Work item - Output range, inclusive: from the line containing "C2: 2.2uF (+15V, 0V) -> 100nF (+15V, 0V)" to the line containing "R1: 56k (+12V, SEL0) -> none". Restate those lines from the data below word for word and only those.

Records provided -
::::::::

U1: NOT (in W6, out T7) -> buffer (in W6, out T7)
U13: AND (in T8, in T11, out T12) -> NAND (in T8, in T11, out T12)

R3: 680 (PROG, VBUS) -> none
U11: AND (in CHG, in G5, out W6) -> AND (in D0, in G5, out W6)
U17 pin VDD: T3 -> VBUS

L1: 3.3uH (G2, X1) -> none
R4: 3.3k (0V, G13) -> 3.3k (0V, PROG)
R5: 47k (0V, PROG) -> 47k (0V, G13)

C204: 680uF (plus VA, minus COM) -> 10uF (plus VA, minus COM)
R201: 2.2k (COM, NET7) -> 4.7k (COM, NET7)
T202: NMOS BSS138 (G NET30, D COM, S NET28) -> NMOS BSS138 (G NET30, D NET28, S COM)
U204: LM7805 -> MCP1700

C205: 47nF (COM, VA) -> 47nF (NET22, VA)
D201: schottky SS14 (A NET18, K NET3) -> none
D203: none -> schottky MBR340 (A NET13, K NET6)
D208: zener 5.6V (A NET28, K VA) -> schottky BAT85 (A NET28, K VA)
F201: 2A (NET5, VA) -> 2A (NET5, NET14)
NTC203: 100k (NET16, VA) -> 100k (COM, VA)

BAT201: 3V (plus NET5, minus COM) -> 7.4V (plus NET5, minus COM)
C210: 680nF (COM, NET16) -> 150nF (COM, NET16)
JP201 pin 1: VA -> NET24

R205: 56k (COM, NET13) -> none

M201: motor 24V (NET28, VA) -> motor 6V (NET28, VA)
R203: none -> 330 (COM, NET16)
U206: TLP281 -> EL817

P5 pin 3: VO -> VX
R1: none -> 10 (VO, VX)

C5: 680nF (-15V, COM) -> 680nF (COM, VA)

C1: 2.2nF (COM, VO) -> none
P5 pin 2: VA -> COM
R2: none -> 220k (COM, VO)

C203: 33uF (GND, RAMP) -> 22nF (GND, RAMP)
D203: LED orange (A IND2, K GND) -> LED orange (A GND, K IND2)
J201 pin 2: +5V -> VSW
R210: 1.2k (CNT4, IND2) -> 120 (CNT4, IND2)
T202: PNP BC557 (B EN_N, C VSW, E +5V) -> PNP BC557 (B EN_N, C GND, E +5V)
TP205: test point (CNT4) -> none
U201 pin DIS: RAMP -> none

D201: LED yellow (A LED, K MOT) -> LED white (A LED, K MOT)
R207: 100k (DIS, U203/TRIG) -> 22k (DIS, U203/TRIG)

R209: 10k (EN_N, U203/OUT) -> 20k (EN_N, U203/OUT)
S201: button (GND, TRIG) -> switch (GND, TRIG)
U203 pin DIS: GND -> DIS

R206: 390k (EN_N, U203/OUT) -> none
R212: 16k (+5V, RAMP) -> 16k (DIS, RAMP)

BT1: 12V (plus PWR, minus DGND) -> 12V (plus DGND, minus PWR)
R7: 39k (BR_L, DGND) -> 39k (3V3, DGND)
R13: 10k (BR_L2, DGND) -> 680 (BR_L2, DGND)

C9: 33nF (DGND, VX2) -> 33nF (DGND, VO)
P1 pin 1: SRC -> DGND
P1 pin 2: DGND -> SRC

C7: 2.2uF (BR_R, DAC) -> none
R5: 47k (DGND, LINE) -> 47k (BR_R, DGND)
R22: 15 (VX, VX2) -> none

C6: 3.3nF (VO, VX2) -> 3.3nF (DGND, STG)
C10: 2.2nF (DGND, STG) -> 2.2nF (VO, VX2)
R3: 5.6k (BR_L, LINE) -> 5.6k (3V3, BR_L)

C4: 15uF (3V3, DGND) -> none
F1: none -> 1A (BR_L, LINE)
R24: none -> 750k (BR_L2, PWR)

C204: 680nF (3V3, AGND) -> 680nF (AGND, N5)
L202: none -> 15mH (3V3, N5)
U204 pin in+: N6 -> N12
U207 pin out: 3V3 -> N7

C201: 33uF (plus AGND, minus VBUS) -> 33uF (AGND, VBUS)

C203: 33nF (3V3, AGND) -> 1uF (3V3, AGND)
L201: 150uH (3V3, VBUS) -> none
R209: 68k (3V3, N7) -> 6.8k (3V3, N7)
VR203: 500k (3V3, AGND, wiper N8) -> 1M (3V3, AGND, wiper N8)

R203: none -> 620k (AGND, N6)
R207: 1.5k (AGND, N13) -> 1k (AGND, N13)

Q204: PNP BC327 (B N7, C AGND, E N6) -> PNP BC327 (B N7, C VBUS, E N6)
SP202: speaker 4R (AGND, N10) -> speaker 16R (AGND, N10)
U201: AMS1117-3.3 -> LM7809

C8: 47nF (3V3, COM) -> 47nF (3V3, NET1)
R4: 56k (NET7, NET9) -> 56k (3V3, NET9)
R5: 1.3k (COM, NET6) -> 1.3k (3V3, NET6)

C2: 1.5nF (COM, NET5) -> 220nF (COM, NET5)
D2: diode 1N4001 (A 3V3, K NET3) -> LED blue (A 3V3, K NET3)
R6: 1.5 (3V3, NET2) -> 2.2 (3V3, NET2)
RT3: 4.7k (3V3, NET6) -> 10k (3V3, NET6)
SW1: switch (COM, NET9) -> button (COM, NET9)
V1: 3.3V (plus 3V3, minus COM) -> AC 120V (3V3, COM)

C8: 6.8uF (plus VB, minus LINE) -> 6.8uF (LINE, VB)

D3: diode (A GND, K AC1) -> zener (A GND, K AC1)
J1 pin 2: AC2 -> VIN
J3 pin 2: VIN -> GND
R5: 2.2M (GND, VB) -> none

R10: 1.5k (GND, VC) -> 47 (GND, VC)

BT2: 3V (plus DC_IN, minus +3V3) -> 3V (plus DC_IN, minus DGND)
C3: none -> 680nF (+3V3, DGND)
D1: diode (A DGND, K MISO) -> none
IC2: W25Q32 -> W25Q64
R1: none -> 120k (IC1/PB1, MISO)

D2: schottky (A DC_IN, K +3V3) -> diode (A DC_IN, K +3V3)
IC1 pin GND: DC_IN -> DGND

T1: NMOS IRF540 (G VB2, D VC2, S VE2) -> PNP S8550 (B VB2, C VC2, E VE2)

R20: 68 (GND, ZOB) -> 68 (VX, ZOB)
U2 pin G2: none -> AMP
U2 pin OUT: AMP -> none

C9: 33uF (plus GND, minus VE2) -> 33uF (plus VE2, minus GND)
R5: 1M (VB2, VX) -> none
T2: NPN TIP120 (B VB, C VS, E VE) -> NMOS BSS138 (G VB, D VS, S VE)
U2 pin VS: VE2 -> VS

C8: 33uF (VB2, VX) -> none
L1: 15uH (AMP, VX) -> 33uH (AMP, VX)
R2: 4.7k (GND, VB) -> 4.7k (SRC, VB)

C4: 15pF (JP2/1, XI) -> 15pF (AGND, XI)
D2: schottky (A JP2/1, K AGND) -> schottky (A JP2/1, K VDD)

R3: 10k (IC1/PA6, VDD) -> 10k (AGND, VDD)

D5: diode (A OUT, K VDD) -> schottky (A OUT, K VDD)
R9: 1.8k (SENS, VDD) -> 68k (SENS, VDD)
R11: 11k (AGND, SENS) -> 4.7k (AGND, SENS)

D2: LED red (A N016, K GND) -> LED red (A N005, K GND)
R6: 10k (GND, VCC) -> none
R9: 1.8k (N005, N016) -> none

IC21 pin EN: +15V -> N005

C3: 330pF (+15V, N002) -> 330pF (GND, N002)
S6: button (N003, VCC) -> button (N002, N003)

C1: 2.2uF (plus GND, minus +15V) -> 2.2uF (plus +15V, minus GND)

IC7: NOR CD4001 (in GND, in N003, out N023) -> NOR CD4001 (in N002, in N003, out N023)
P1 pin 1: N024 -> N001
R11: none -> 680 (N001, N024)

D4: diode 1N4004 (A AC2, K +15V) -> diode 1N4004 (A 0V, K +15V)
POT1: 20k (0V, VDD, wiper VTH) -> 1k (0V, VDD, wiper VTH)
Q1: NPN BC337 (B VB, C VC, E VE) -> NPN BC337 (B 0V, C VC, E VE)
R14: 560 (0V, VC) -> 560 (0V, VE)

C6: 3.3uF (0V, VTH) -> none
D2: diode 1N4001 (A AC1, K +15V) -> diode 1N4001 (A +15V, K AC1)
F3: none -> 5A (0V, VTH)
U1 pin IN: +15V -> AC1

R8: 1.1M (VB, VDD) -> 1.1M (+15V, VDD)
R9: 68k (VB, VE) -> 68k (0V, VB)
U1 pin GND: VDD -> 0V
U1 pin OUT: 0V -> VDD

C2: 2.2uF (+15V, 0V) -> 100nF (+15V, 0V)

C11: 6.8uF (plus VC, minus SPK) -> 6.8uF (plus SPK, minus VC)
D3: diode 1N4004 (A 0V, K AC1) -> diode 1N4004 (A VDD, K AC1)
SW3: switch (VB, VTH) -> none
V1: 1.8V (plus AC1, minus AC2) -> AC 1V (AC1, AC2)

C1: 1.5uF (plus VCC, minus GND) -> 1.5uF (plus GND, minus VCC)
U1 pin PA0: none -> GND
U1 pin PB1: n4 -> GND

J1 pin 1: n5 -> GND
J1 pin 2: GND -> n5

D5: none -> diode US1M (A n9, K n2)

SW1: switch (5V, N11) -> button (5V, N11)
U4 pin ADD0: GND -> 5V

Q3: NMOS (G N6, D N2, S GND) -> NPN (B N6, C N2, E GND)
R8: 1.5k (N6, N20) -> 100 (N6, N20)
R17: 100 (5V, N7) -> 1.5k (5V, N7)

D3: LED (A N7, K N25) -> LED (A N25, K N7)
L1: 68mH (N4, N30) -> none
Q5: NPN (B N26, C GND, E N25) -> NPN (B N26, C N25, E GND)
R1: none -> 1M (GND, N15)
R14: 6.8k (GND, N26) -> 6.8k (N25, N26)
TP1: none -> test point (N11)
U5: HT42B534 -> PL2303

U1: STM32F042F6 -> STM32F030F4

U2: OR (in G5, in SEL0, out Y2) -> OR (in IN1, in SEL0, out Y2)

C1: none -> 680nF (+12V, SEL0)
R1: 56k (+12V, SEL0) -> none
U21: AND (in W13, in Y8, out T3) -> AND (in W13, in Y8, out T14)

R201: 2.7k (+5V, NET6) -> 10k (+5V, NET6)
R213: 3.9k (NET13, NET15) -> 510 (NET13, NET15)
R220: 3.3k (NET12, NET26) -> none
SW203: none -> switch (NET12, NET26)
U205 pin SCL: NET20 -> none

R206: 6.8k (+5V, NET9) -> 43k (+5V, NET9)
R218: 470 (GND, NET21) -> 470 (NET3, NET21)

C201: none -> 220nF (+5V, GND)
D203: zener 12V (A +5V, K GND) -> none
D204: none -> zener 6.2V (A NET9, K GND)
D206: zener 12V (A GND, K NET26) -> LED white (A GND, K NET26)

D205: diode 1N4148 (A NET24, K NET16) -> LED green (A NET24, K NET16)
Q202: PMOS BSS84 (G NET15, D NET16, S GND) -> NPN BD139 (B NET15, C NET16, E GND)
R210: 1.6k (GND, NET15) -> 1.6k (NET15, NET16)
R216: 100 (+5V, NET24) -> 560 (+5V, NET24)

::::::::

Your response -
C2: 2.2uF (+15V, 0V) -> 100nF (+15V, 0V)

C11: 6.8uF (plus VC, minus SPK) -> 6.8uF (plus SPK, minus VC)
D3: diode 1N4004 (A 0V, K AC1) -> diode 1N4004 (A VDD, K AC1)
SW3: switch (VB, VTH) -> none
V1: 1.8V (plus AC1, minus AC2) -> AC 1V (AC1, AC2)

C1: 1.5uF (plus VCC, minus GND) -> 1.5uF (plus GND, minus VCC)
U1 pin PA0: none -> GND
U1 pin PB1: n4 -> GND

J1 pin 1: n5 -> GND
J1 pin 2: GND -> n5

D5: none -> diode US1M (A n9, K n2)

SW1: switch (5V, N11) -> button (5V, N11)
U4 pin ADD0: GND -> 5V

Q3: NMOS (G N6, D N2, S GND) -> NPN (B N6, C N2, E GND)
R8: 1.5k (N6, N20) -> 100 (N6, N20)
R17: 100 (5V, N7) -> 1.5k (5V, N7)

D3: LED (A N7, K N25) -> LED (A N25, K N7)
L1: 68mH (N4, N30) -> none
Q5: NPN (B N26, C GND, E N25) -> NPN (B N26, C N25, E GND)
R1: none -> 1M (GND, N15)
R14: 6.8k (GND, N26) -> 6.8k (N25, N26)
TP1: none -> test point (N11)
U5: HT42B534 -> PL2303

U1: STM32F042F6 -> STM32F030F4

U2: OR (in G5, in SEL0, out Y2) -> OR (in IN1, in SEL0, out Y2)

C1: none -> 680nF (+12V, SEL0)
R1: 56k (+12V, SEL0) -> none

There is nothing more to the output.